↓↓↓

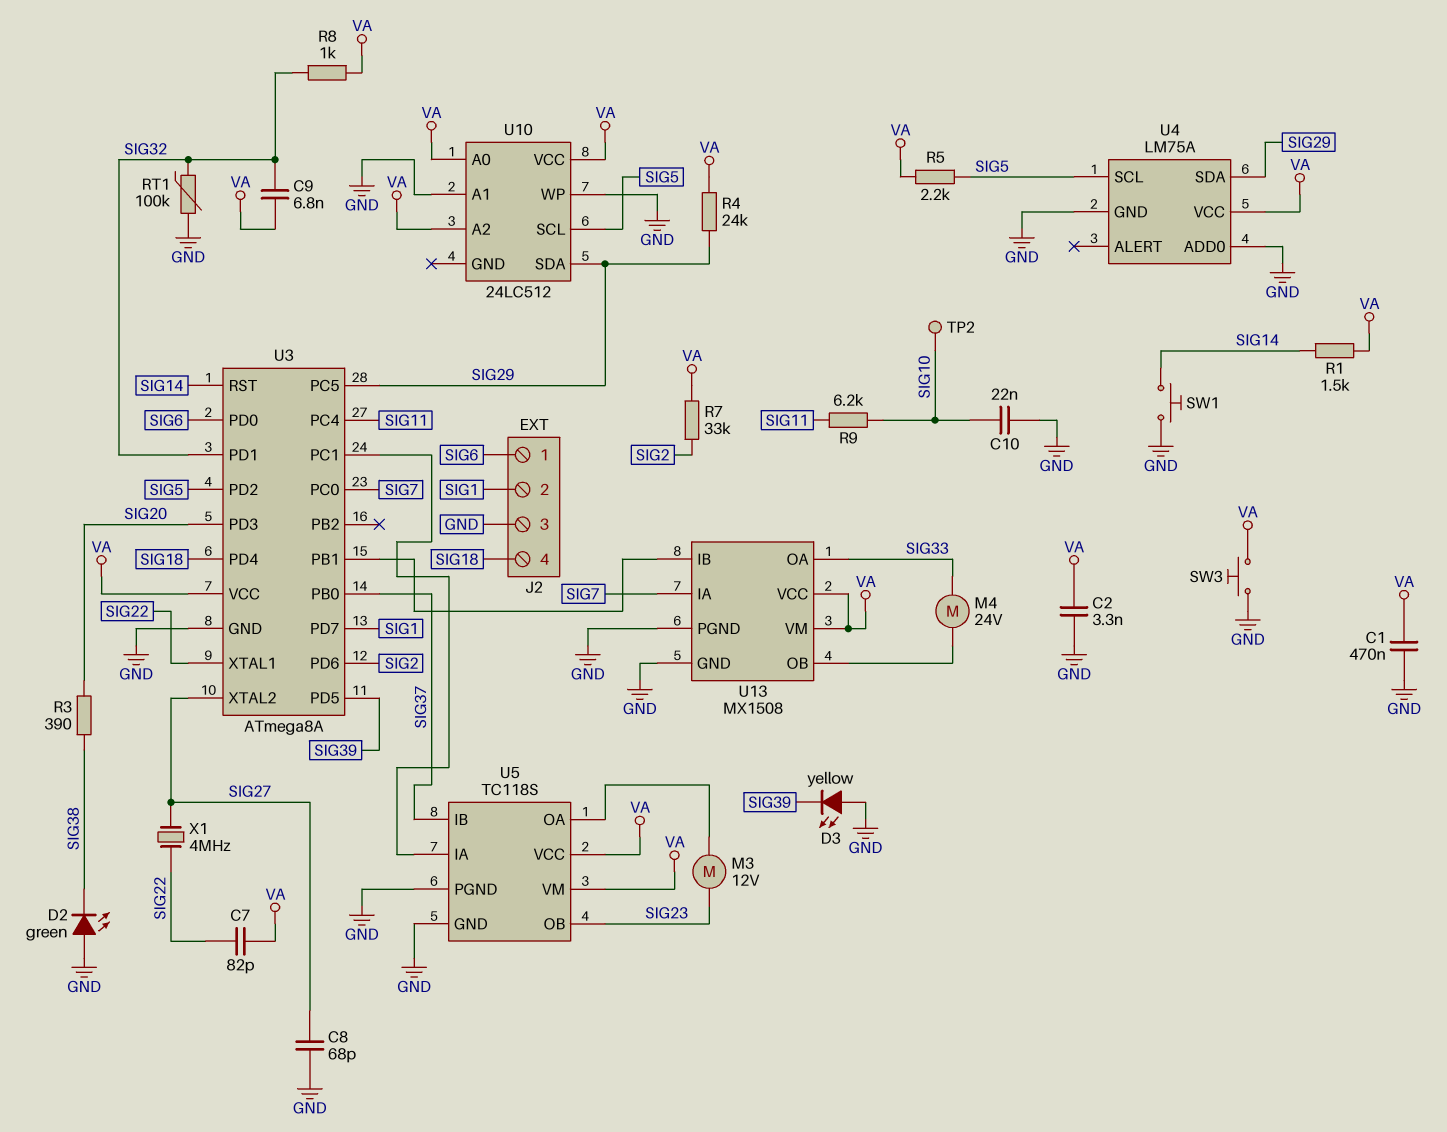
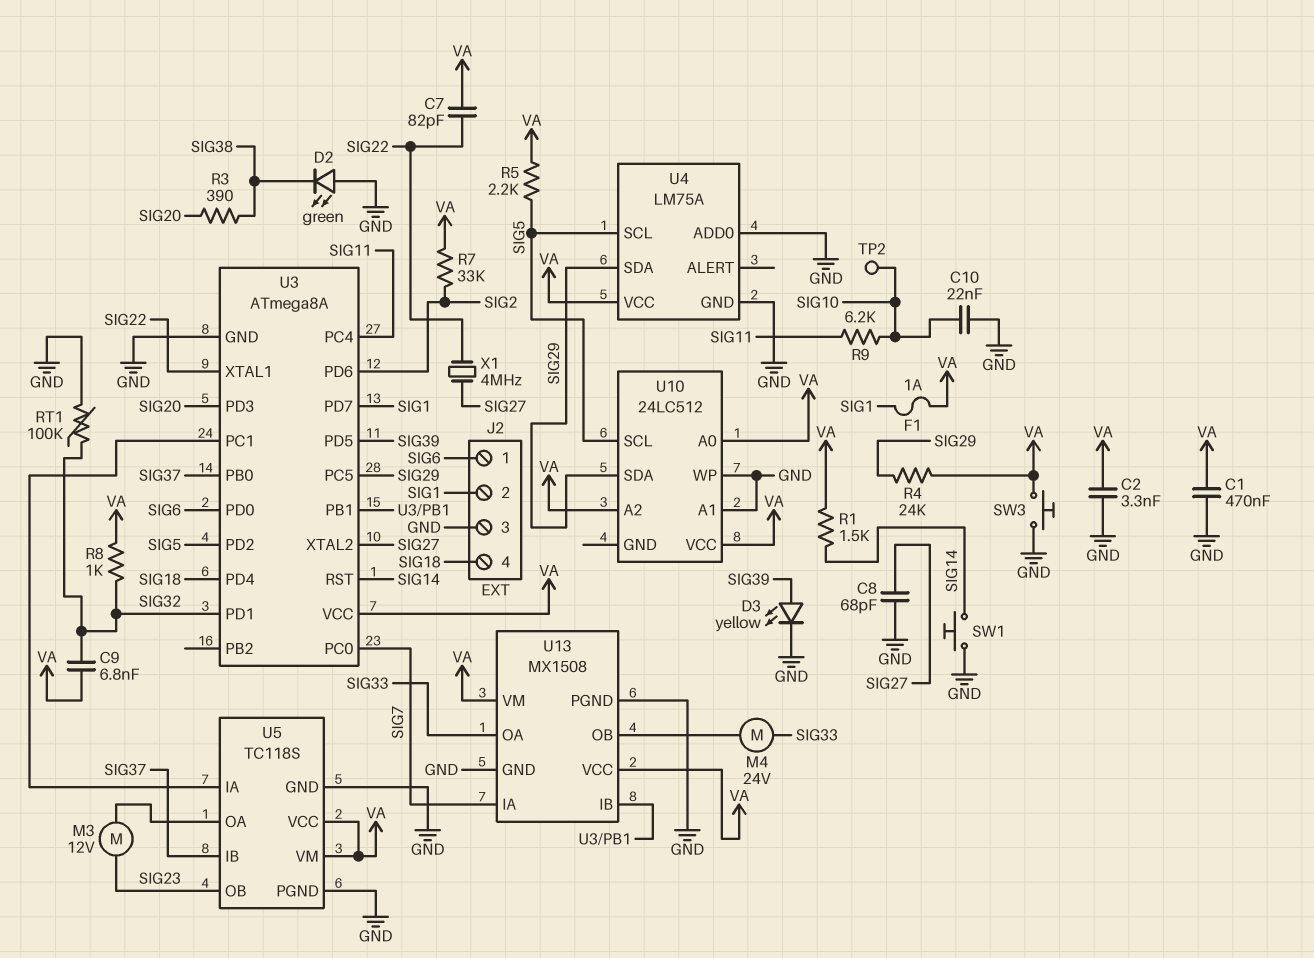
D3: LED yellow (A GND, K SIG39) -> LED yellow (A SIG39, K GND)
F1: none -> 1A (SIG1, VA)

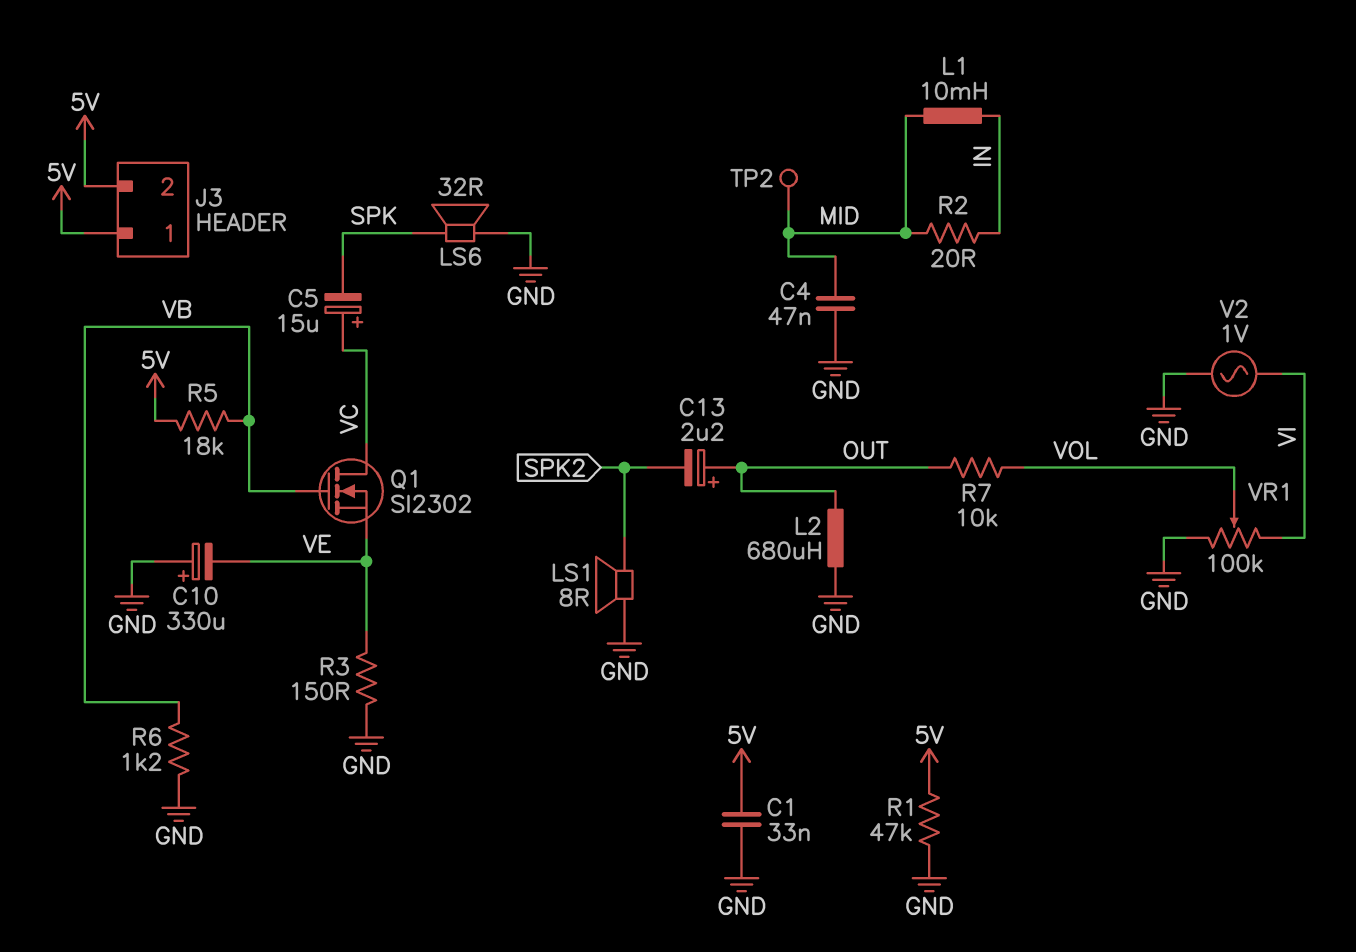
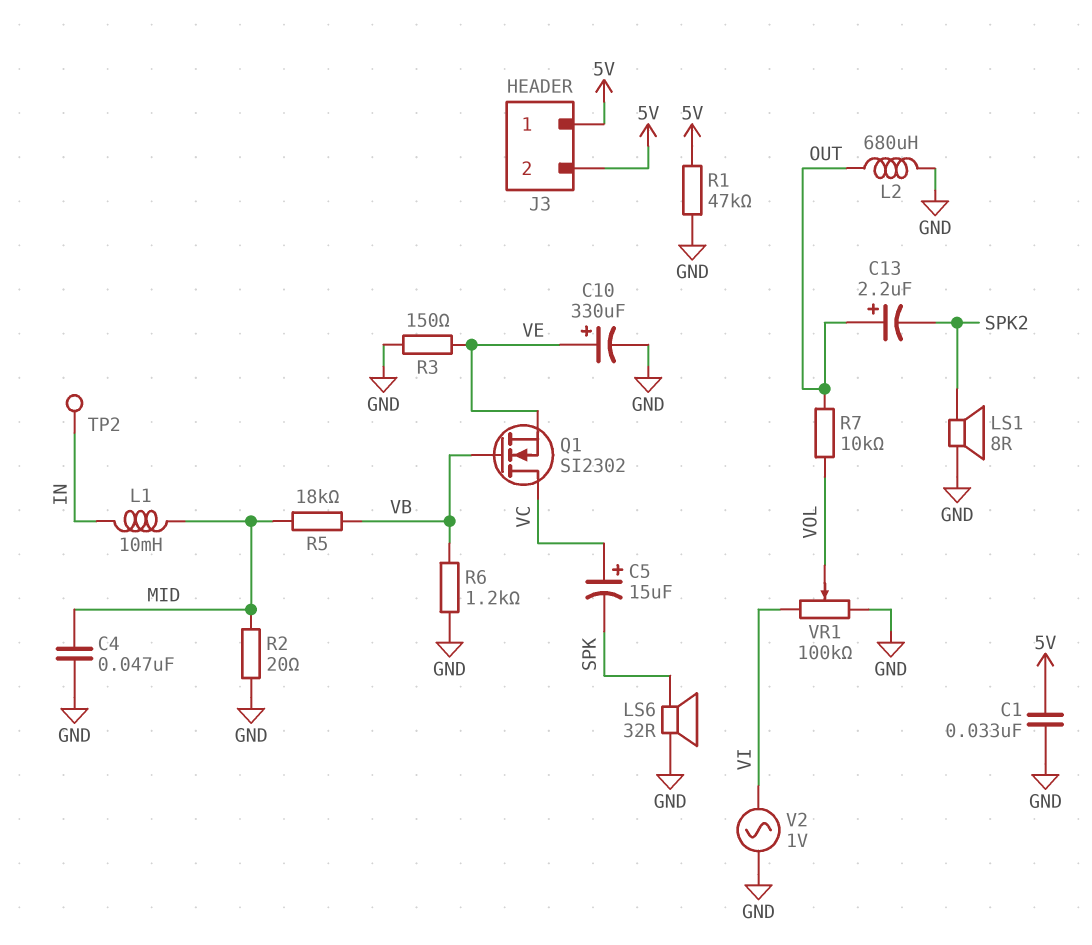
C10: 330uF (plus GND, minus VE) -> 330uF (plus VE, minus GND)
R2: 20 (IN, MID) -> 20 (GND, MID)
R5: 18k (5V, VB) -> 18k (MID, VB)
TP2: test point (MID) -> test point (IN)

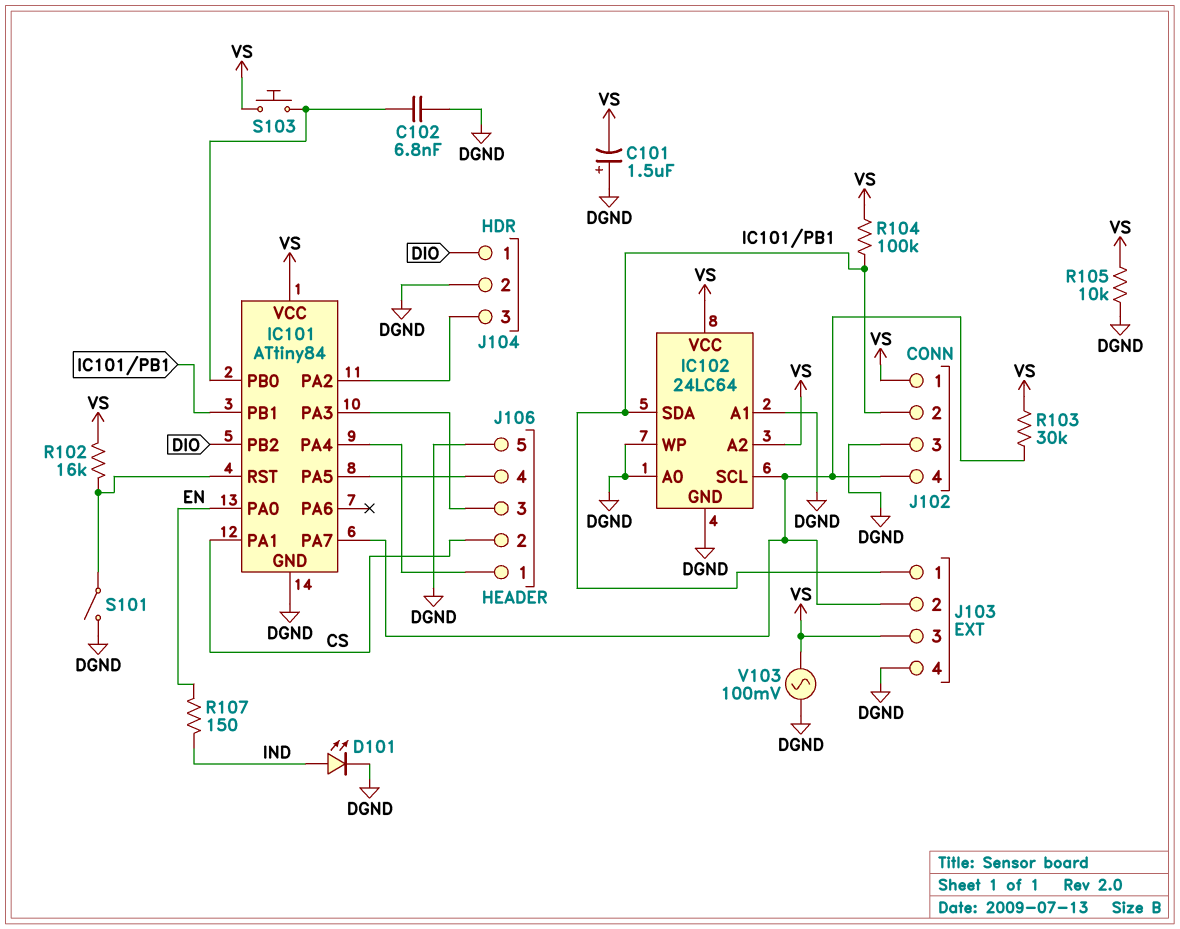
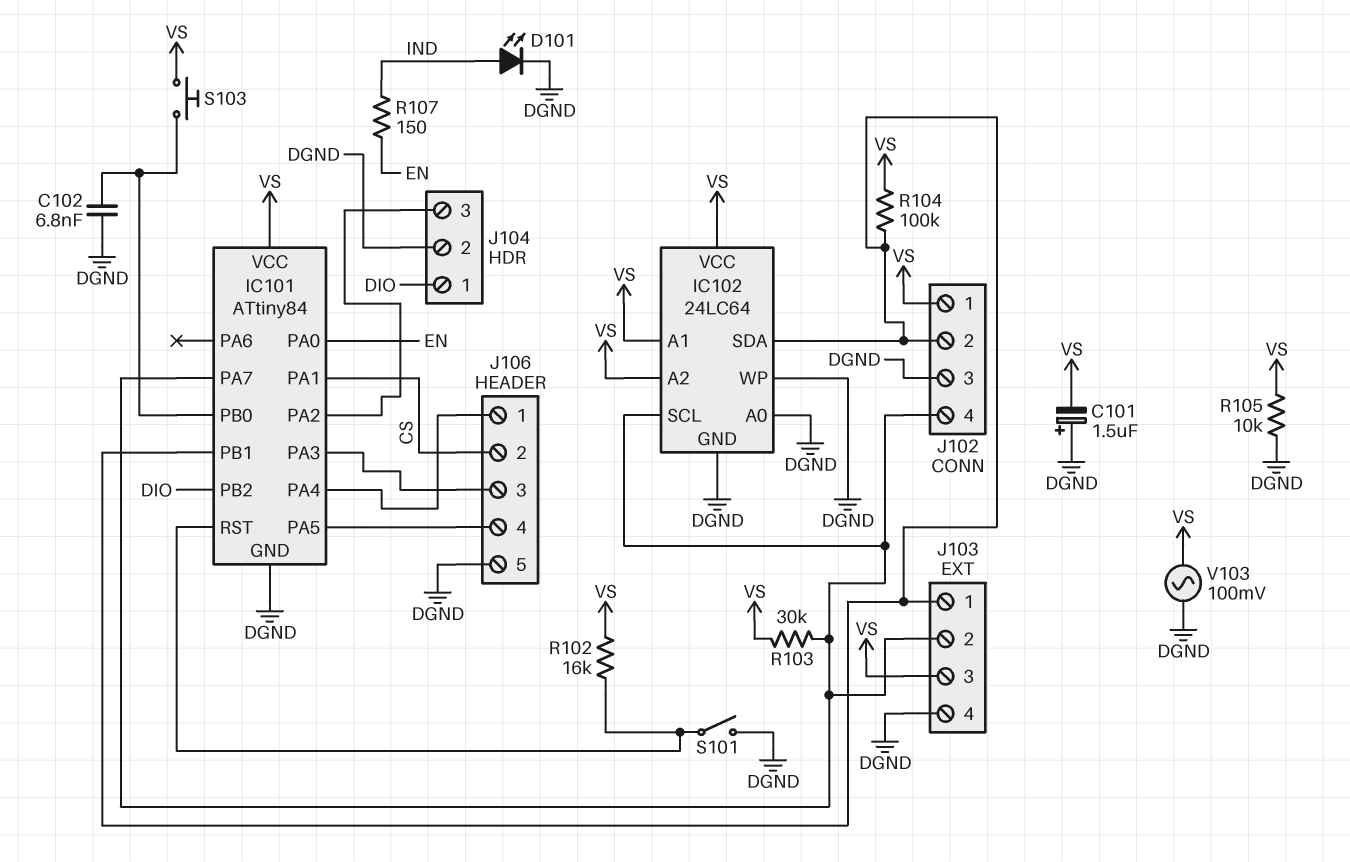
IC102 pin A1: DGND -> VS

↑↑↑

About this exercise =
No pictures belong in the output. Restate word for word only the lines from the one containing "TP2: test point (MID) -> test point (IN)" to the end of the entries above.

Exercise response =
TP2: test point (MID) -> test point (IN)

IC102 pin A1: DGND -> VS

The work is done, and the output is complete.